Data entries:
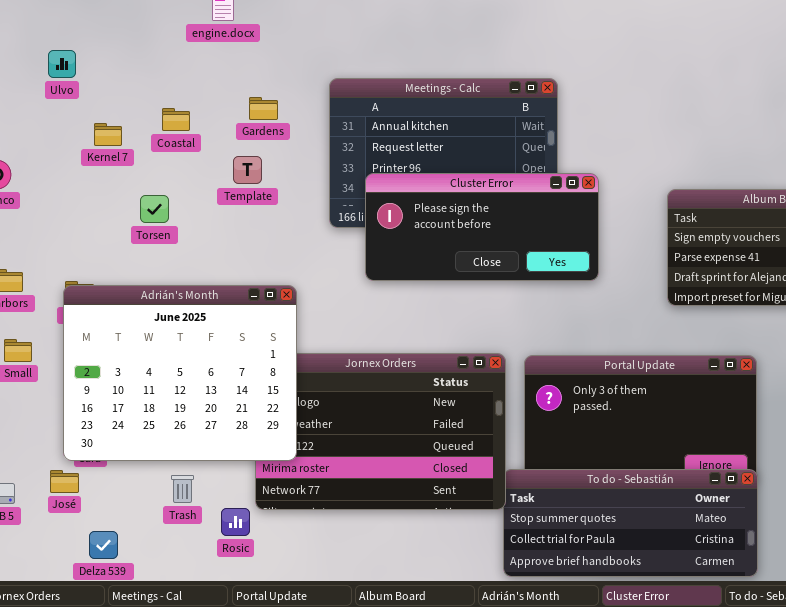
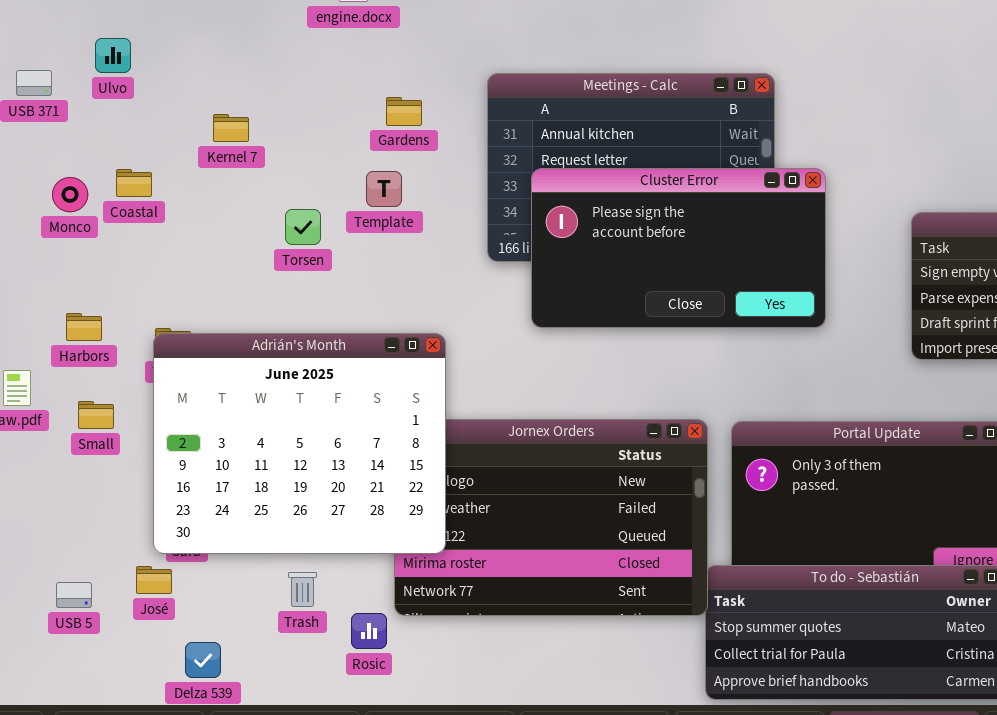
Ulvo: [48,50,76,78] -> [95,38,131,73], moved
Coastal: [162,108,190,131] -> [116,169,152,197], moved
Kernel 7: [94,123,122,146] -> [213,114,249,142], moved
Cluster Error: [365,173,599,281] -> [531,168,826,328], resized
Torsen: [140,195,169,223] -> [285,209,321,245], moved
---
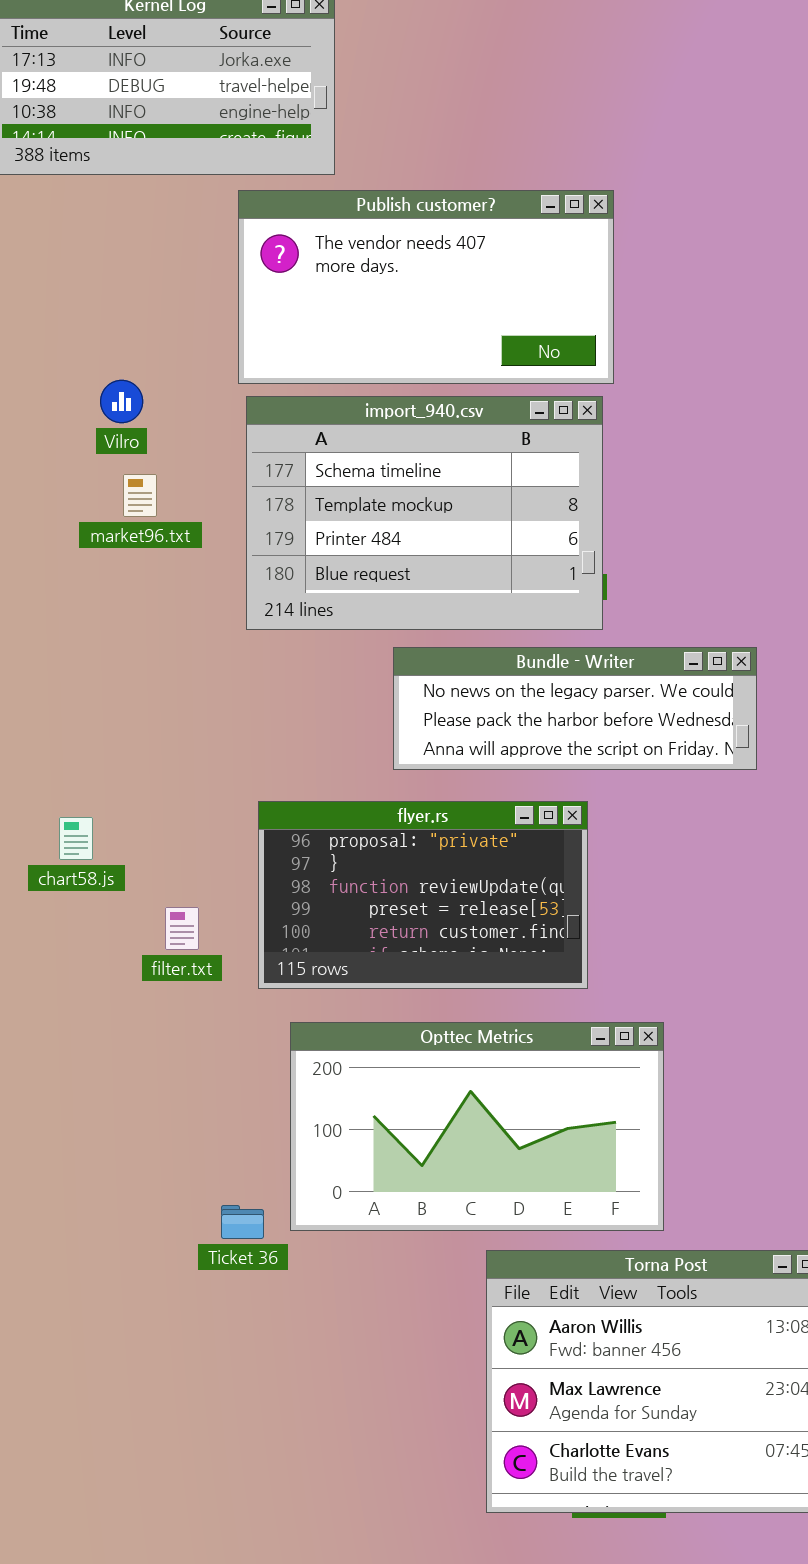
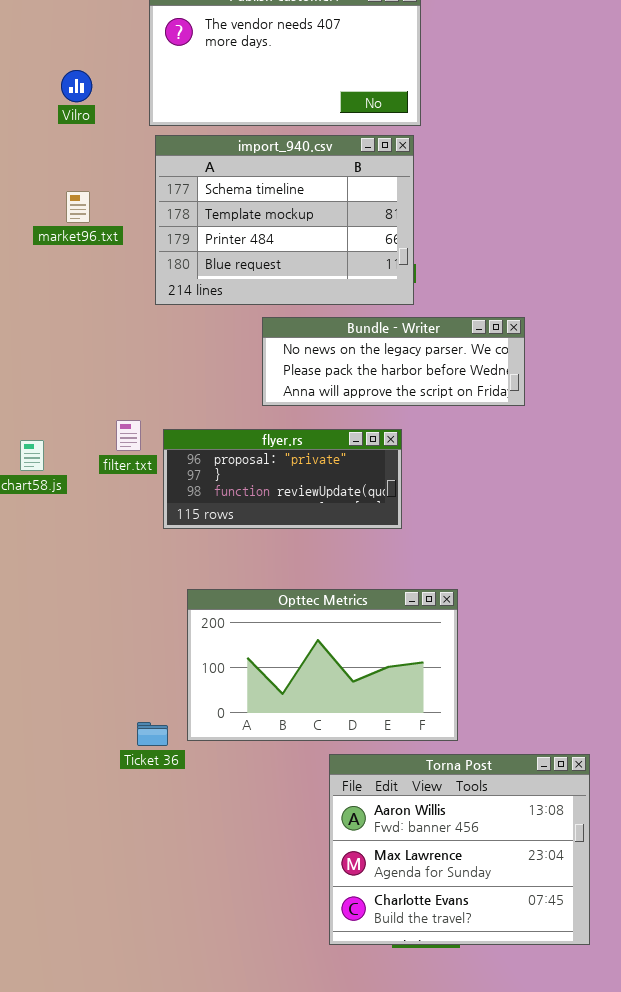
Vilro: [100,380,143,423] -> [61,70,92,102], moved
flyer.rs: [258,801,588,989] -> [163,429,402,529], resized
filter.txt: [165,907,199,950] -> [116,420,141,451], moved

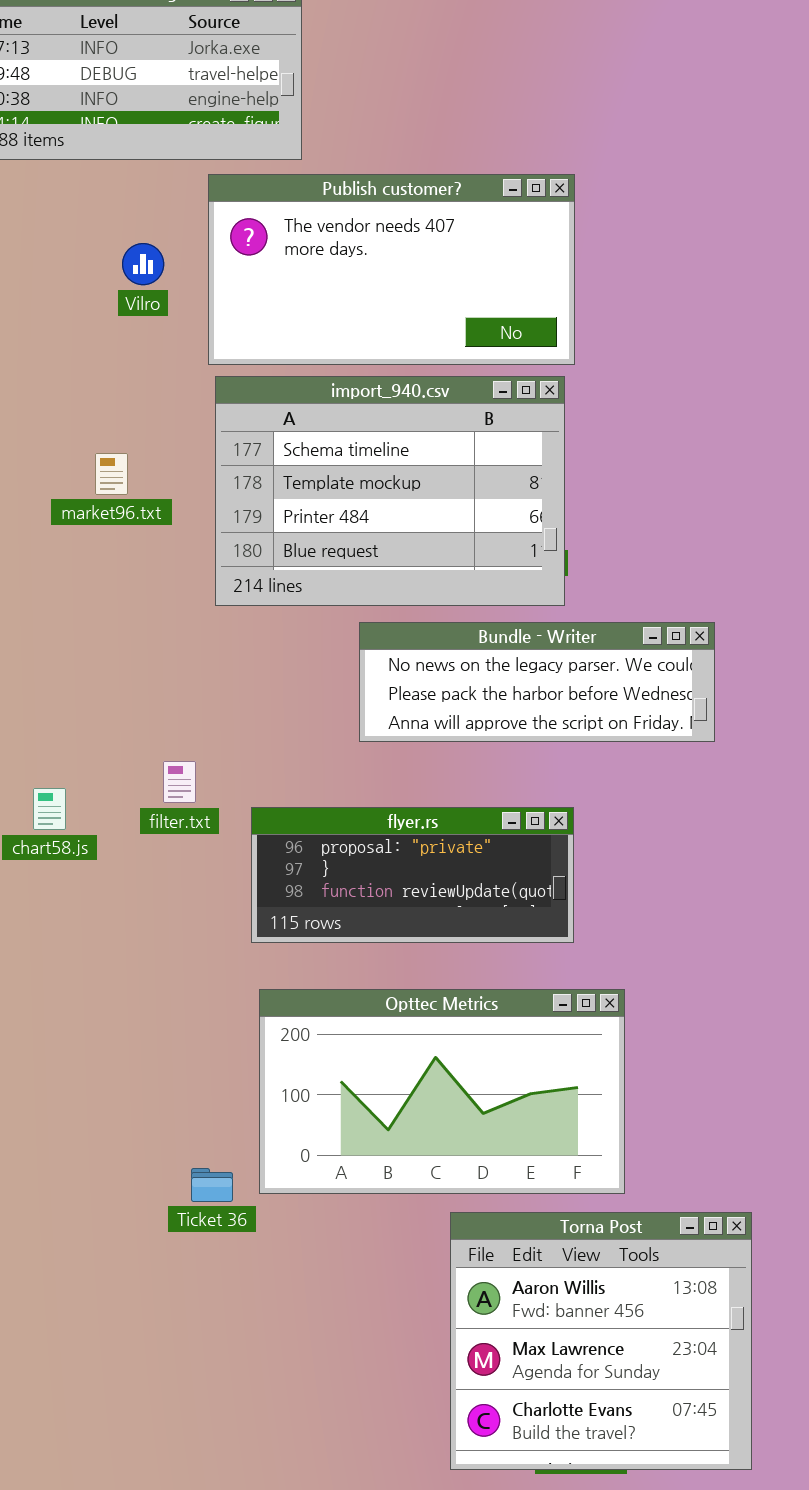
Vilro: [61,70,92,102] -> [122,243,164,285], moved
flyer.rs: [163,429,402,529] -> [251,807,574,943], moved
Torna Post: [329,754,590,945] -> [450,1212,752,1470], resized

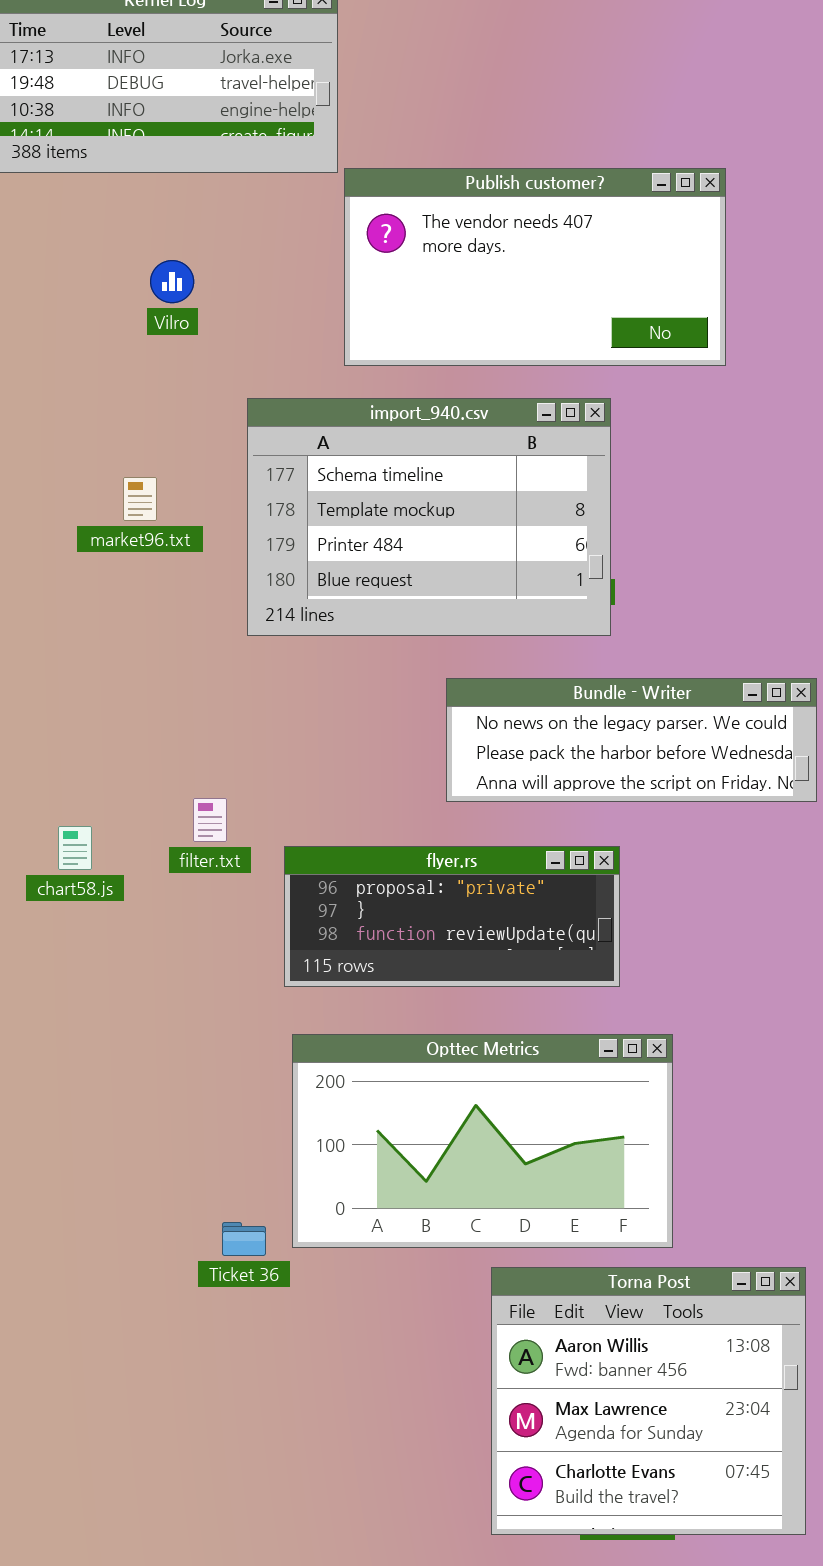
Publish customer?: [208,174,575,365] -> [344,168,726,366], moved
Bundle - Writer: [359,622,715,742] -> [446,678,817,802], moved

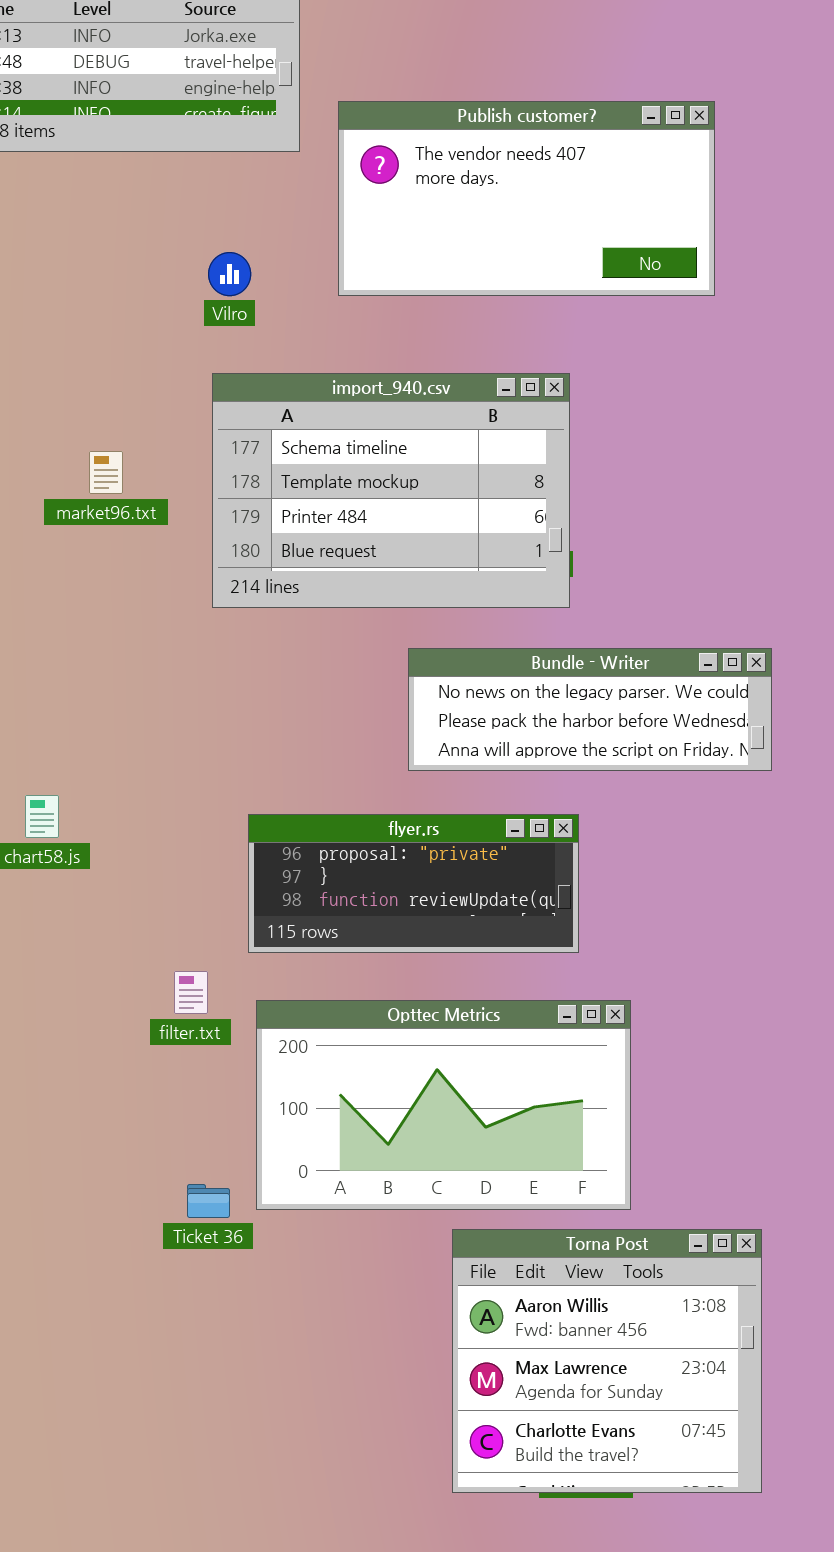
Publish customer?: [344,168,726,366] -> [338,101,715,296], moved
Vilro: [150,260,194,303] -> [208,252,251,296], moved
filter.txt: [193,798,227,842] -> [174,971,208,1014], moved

## Prompt
Could you return all lines from the data above that contain the string "Publish"?

## Answer space
Publish customer?: [208,174,575,365] -> [344,168,726,366], moved
Publish customer?: [344,168,726,366] -> [338,101,715,296], moved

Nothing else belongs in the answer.